[Extracted records]

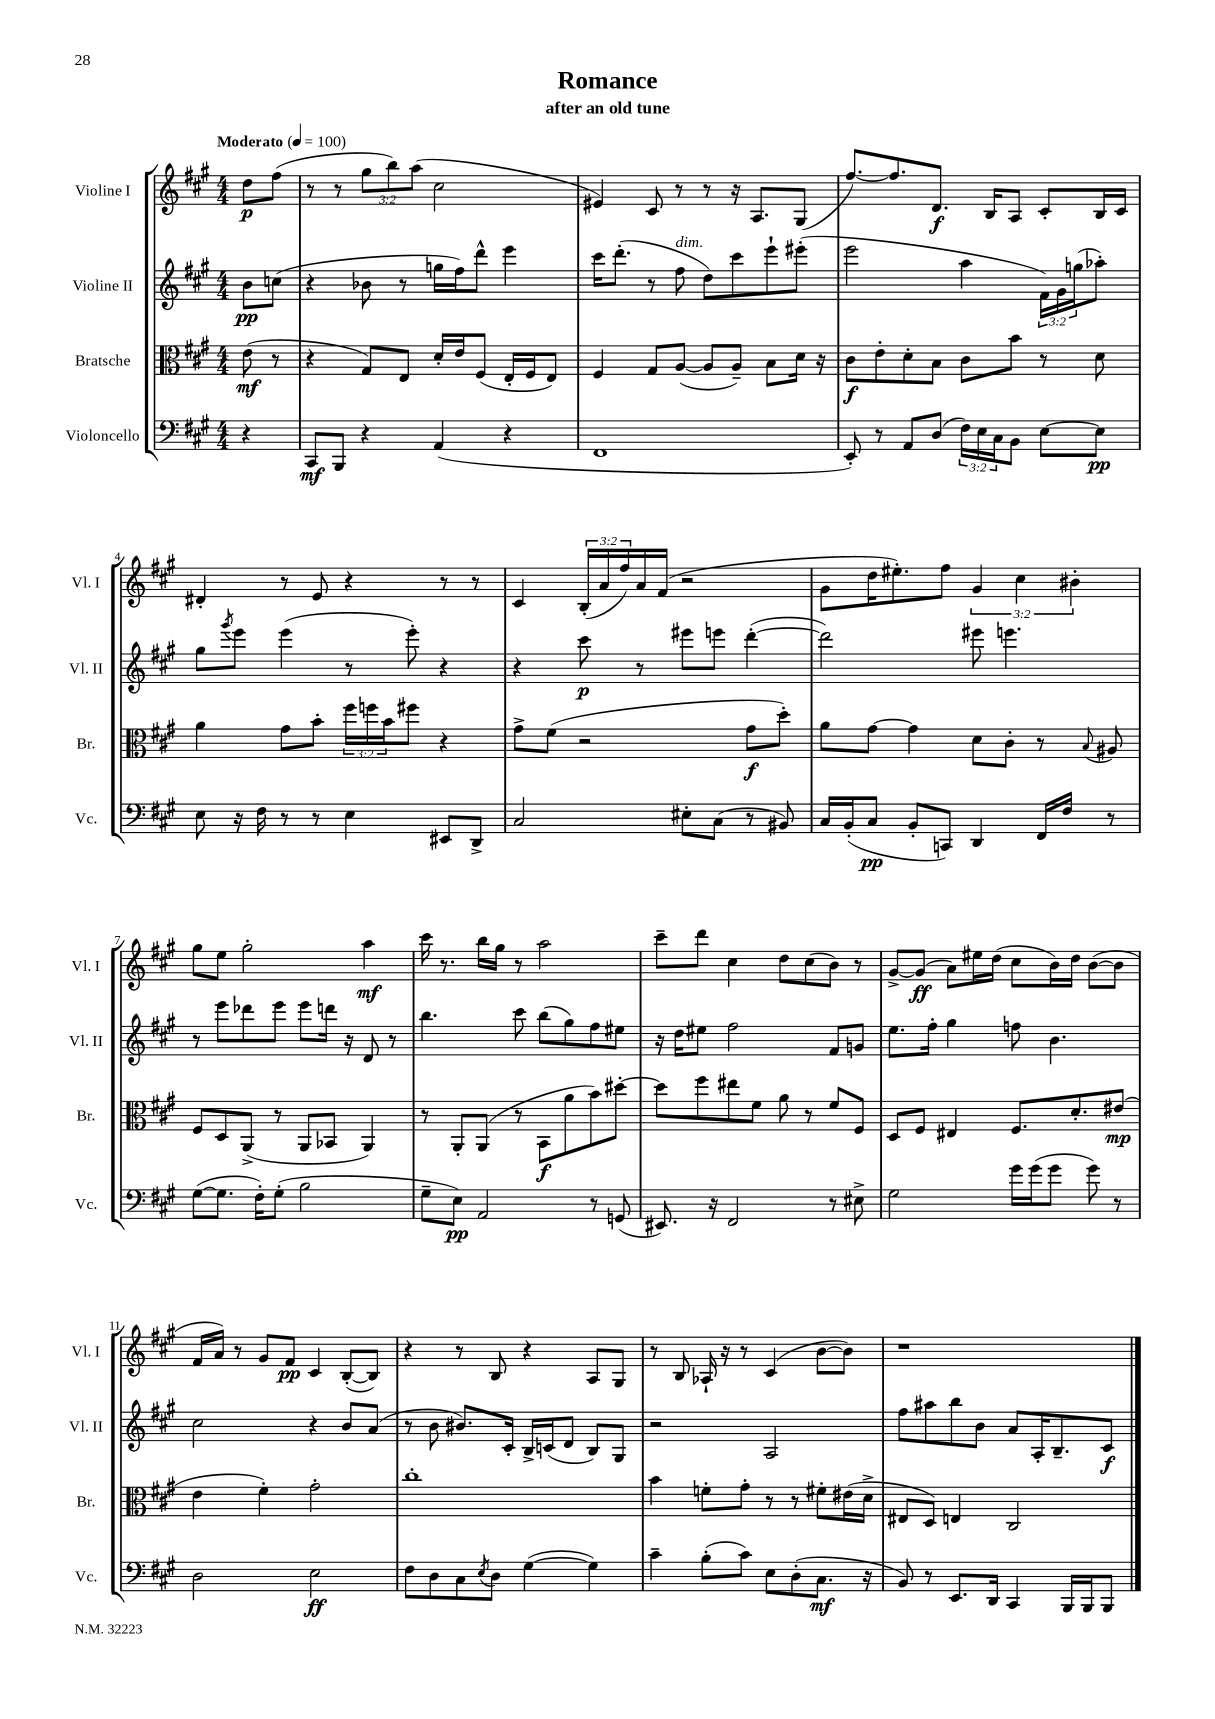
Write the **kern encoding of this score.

**kern	**kern	**kern	**kern
*staff4	*staff3	*staff2	*staff1
*clefF4	*clefC3	*clefG2	*clefG2
*k[f#c#g#]	*k[f#c#g#]	*k[f#c#g#]	*k[f#c#g#]
*M4/4	*M4/4	*M4/4	*M4/4
*MM100	*MM100	*MM100	*MM100
4r	(8e	8b	8dd
.	8r	(8cc	(8ff#
=	=	=	=
8CC#	4r	4r	8r
8BBB	.	.	8r
4r	8G#)	8b-	12gg#
.	.	.	12bb)
.	8E	8r	.
.	.	.	(12aa
(4AA	16d'	16gg	2cc#
.	16e	16ff#)	.
.	(8F#	8ddd^^	.
4r	16E'	4eee	.
.	16F#	.	.
.	8E)	.	.
=	=	=	=
1FF#	4F#	16ccc#	4e#)
.	.	(8.ddd'	.
.	8G#	8r	8c#
.	([8A	8ff#	8r
.	8A]	8dd)	8r
.	8A~)	8ccc#	16r
.	.	.	8.A
.	8B	8eee`	.
.	16d	(8eee#'	(8G#
.	16r	.	.
=	=	=	=
8EE')	8c#	2eee	[8.ff#)
8r	8e'	.	.
.	.	.	8.ff#]
8AA	8d'	.	.
(8D	8B	.	8.d
24F#)	8c#	4aa	.
24E	.	.	.
.	.	.	16B
24C#	.	.	.
8BB	8b	.	8A
[8E	8r	24f#)	8c#'
.	.	24g#	.
.	.	(24gg	.
8E]	8d	8aa-')	16B
.	.	.	16c#
=	=	=	=
8E	4a	8gg#	4d#'
.	.	8qggg#	.
16r	.	8eee	.
16F#	.	.	.
8r	8g#	(4eee	8r
8r	8b'	.	8e
4E	24ff#	8r	4r
.	24ff	.	.
.	24b	.	.
.	8ff#	8eee')	.
8EE#	4r	4r	8r
8DD^	.	.	8r
=	=	=	=
2C#	8g#^	4r	4c#
.	(8f#	.	.
.	2r	8ccc#	(24B'
.	.	.	24a
.	.	.	24ff#)
.	.	8r	16a
.	.	.	(16f#
8E#'	.	8eee#	2r
(8C#	.	8eee	.
8r	8g#	([4ddd'	.
8BB#)	8dd')	.	.
=	=	=	=
16C#	8a	2ddd])	8g#
(16BB'	.	.	.
8C#	[8g#	.	16dd
.	.	.	8.ee#')
8BB'	4g#]	.	.
8CC)	.	.	8ff#
4DD	8d	8eee#	6g#
.	8c#'	4.eee	.
.	.	.	6cc#
16FF#	8r	.	.
16F#	.	.	.
.	.	.	6b#'
.	8qqB	.	.
8r	8A#	.	.
=	=	=	=
([8G#	8F#	8r	8gg#
8.G#]	8D	8eee	8ee
.	(8AA^	8ddd-	2gg#'
16F#')	.	.	.
(8G#'	8r	8eee	.
2B	8AA	8eee	.
.	8BB-	16ddd	.
.	.	16r	.
.	4AA)	8d	4aa
.	.	8r	.
=	=	=	=
8G#~	8r	4.bb	16ccc#
.	.	.	8.r
8E)	8AA'	.	.
2AA	(8AA	.	16bb
.	.	.	16gg#
.	8r	8ccc#	8r
.	8BB	(8bb	2aa
.	8a	8gg#)	.
8r	8b)	8ff#	.
(8GG	[8dd#'	8ee#	.
=	=	=	=
8.EE#)	8dd#]	16r	8ccc#~
.	.	16dd	.
.	8ff#	8ee#	8ddd
16r	.	.	.
2FF#	8ee#	2ff#	4cc#
.	8f#	.	.
.	8a	.	8dd
.	8r	.	(8cc#
8r	8f#	8f#	8b)
8E#^	8F#	8g	8r
=	=	=	=
2G#	8D	8.ee	[8g#^
.	8F#	.	(8g#]
.	.	16ff#'	.
.	4E#	4gg#	8a)
.	.	.	16ee#
.	.	.	(16dd
16g#	8.F#	8ff	8cc#
(16g#	.	.	.
8g#	.	4.b	16b)
.	8.d'	.	16dd
8g#)	.	.	([8b
8r	(8e#	.	8b]
=	=	=	=
2D	4e	2cc#	16f#
.	.	.	16a)
.	.	.	8r
.	4f#')	.	8g#
.	.	.	8f#
2E	2g#'	4r	4c#
.	.	8b	([8B'
.	.	(8a	8B])
=	=	=	=
8F#	1cc#'	8r	4r
8D	.	8b	.
8C#	.	8.b#)	8r
8qE	.	.	.
8D	.	.	8B
.	.	16c#'	.
([4G#	.	16B^	4r
.	.	(16c	.
.	.	8d	.
4G#])	.	8B)	8A
.	.	8G#	8G#
=	=	=	=
4c#~	4b	2r	8r
.	.	.	8B
(8B'	8f'	.	16A-`
.	.	.	16r
8c#)	8g#'	.	8r
8E	8r	2A	(4c#
(8D'	8r	.	.
8.C#	8f#'	.	[8b
.	(16e#	.	8b])
16r	16d^	.	.
=	=	=	=
8BB)	8E#	8ff#	1r
8r	8D)	8aa#	.
8.EE	4E	8bb	.
.	.	8b	.
16DD	.	.	.
4CC#	2C#	8a	.
.	.	16A'	.
.	.	8.B~	.
16BBB	.	.	.
16BBB	.	.	.
8BBB	.	8c#	.
==	==	==	==
*-	*-	*-	*-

Problem requirements - Which lines of the listing above contain the string "kern"? Pick out each of them and copy it in full.

Solved problem -
Write the **kern encoding of this score.
**kern	**kern	**kern	**kern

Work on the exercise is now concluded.